**About this exercise:**
Please copy every record below exactly, but leave the pictures out.

-------- Input records

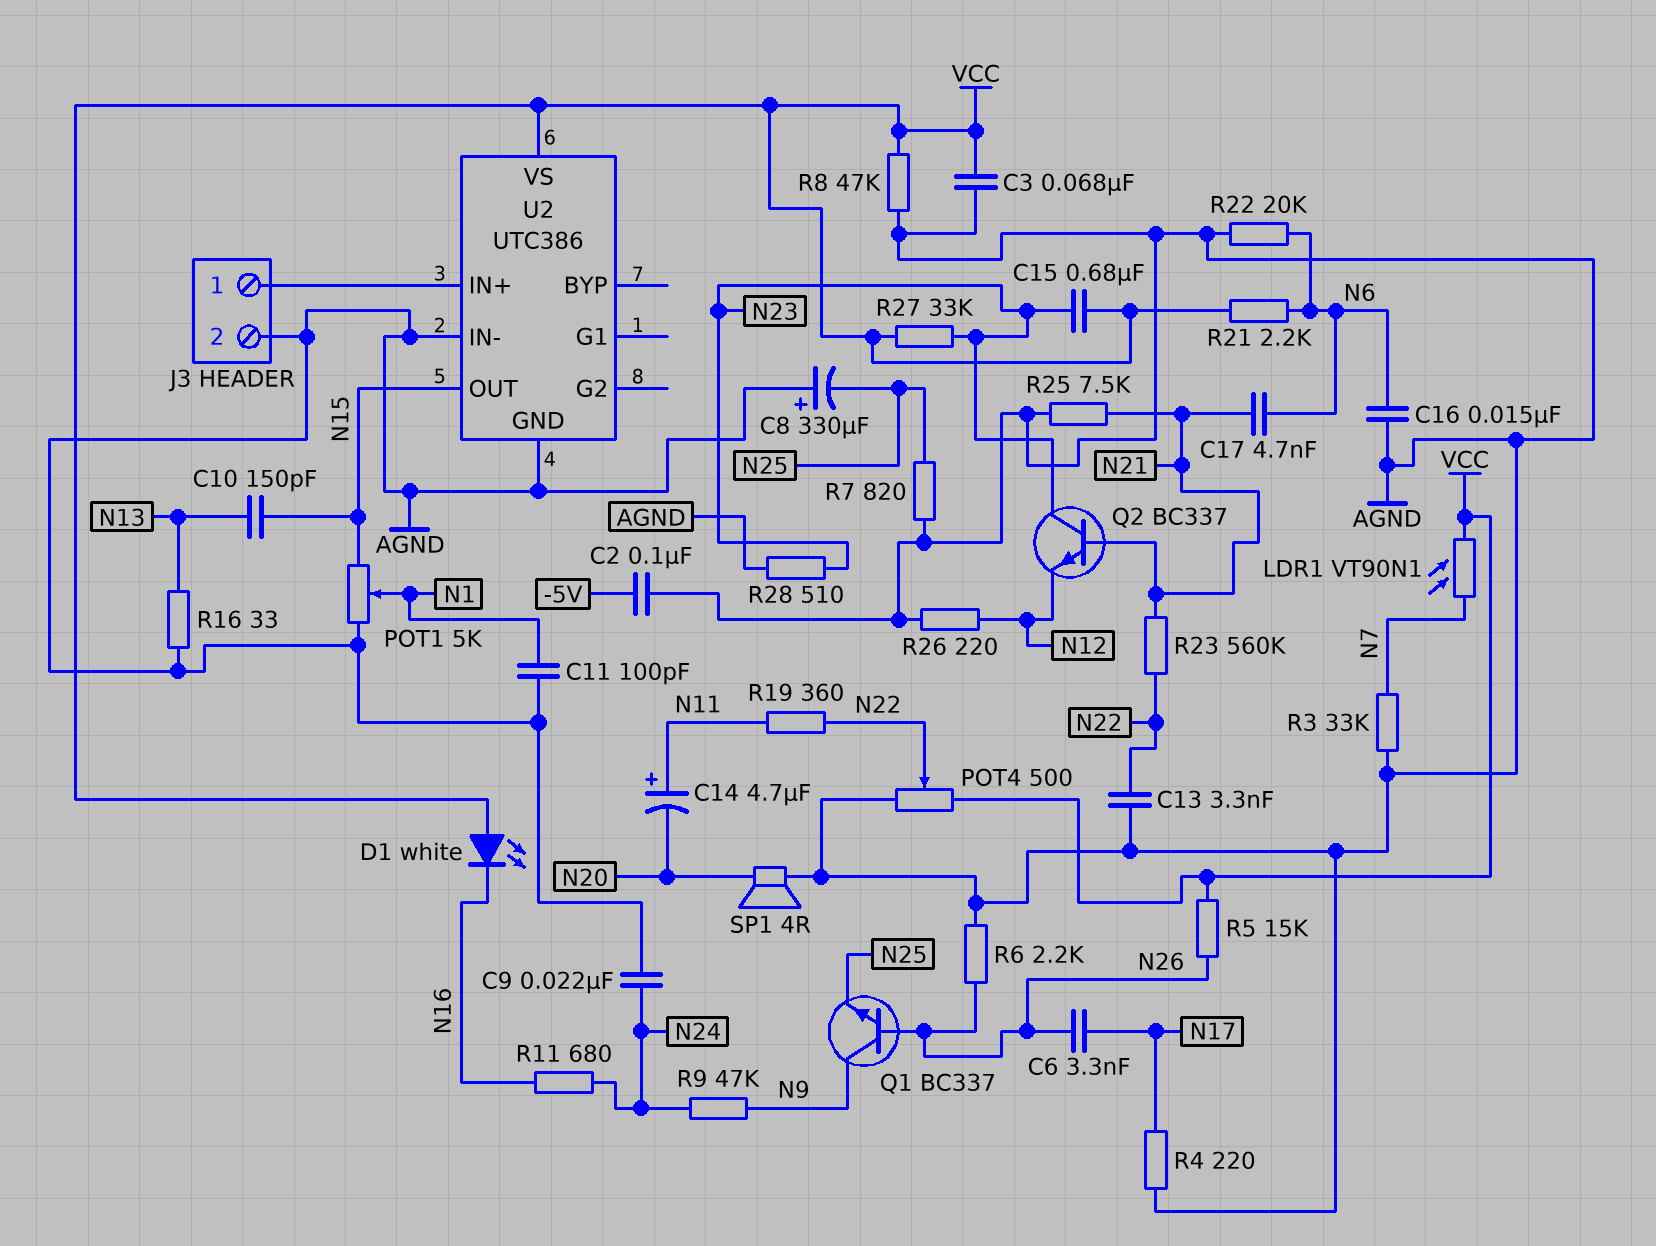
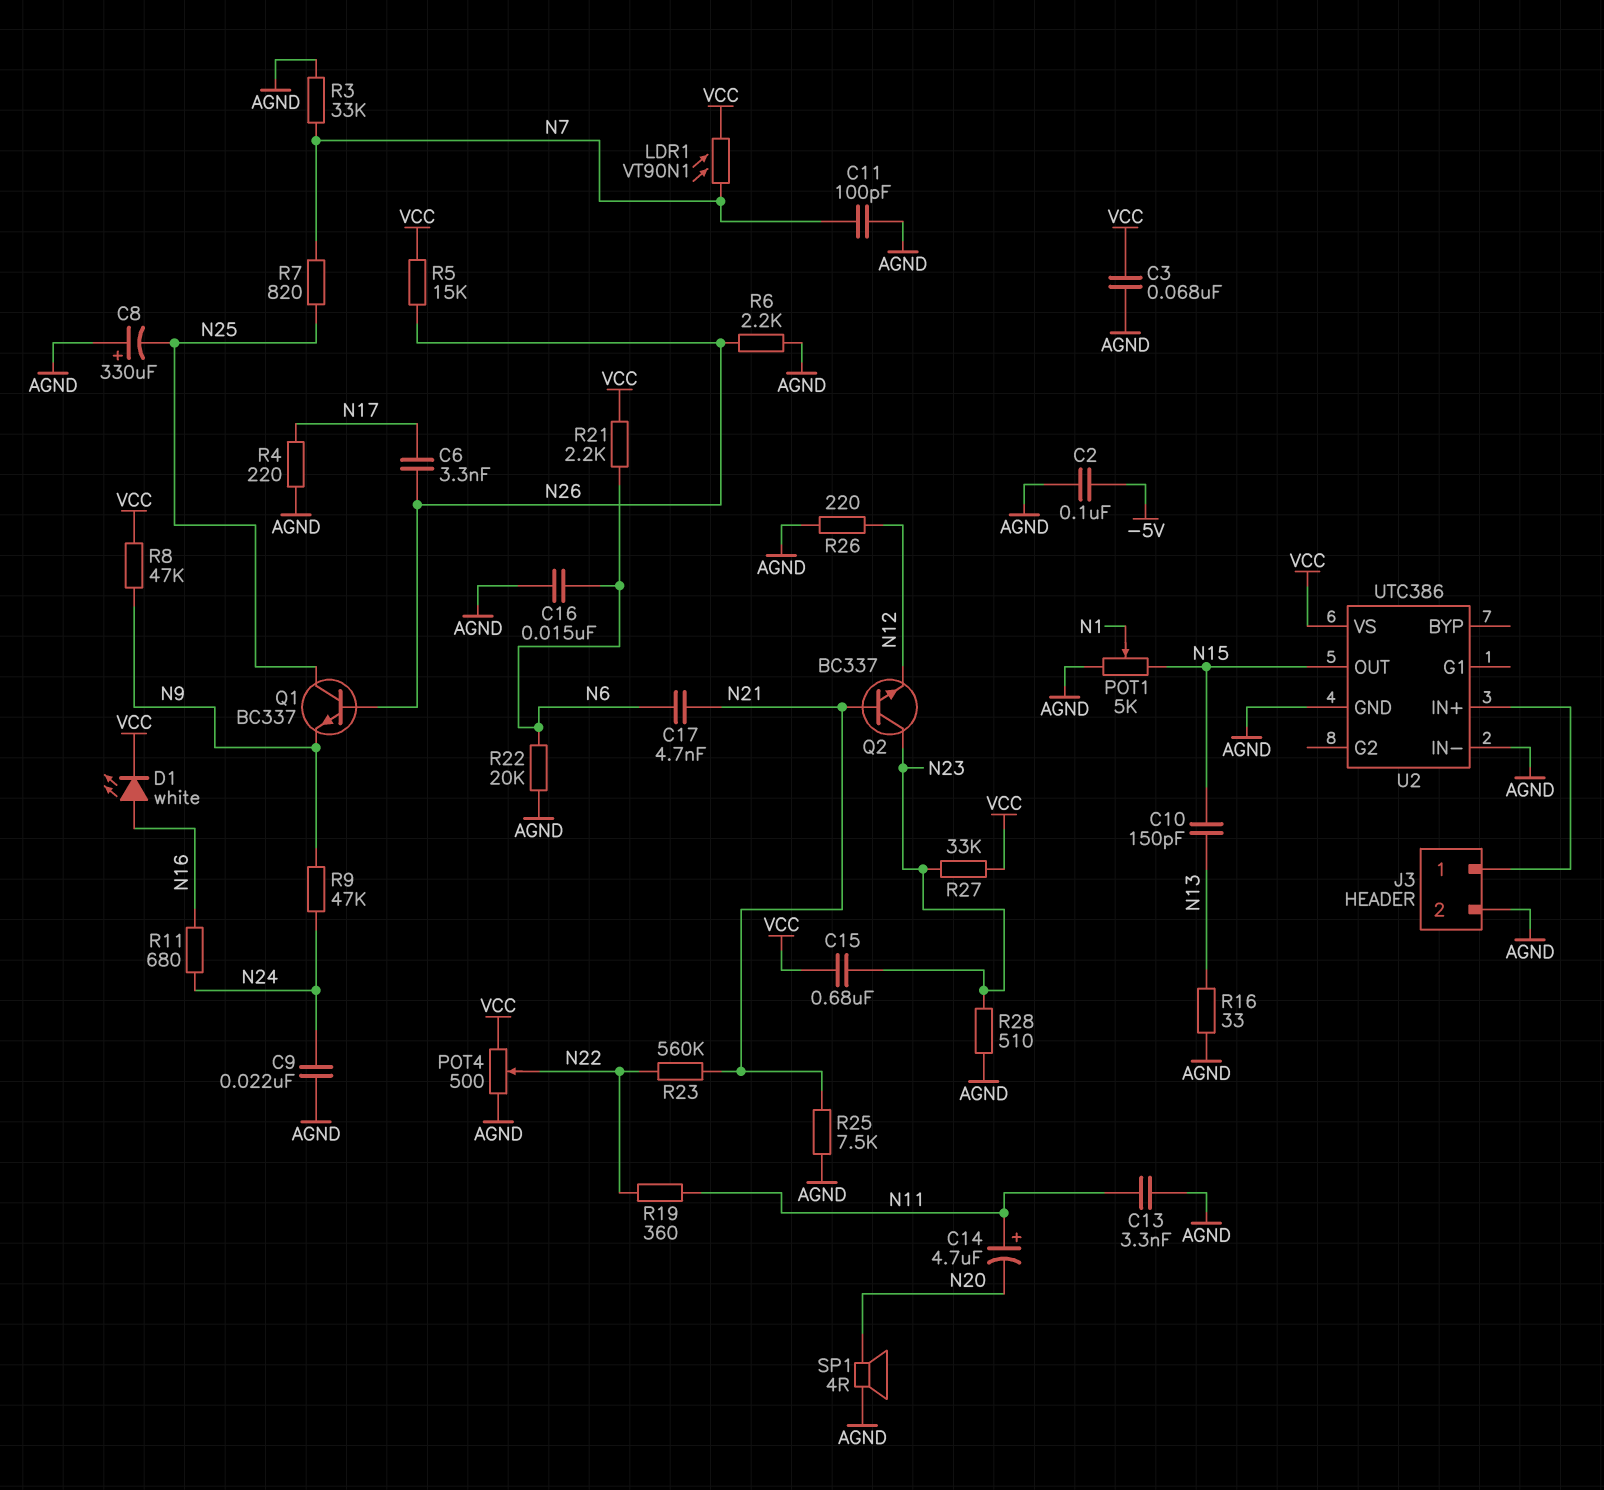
C11: 100pF (AGND, N1) -> 100pF (AGND, N7)
C13: 3.3nF (AGND, N22) -> 3.3nF (AGND, N11)
D1: LED white (A VCC, K N16) -> LED white (A N16, K VCC)
Q1: NPN BC337 (B N26, C N9, E N25) -> NPN BC337 (B N26, C N25, E N9)
R7: 820 (AGND, N25) -> 820 (N7, N25)
R8: 47k (AGND, VCC) -> 47k (N9, VCC)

----------------

**Your solution:**
C11: 100pF (AGND, N1) -> 100pF (AGND, N7)
C13: 3.3nF (AGND, N22) -> 3.3nF (AGND, N11)
D1: LED white (A VCC, K N16) -> LED white (A N16, K VCC)
Q1: NPN BC337 (B N26, C N9, E N25) -> NPN BC337 (B N26, C N25, E N9)
R7: 820 (AGND, N25) -> 820 (N7, N25)
R8: 47k (AGND, VCC) -> 47k (N9, VCC)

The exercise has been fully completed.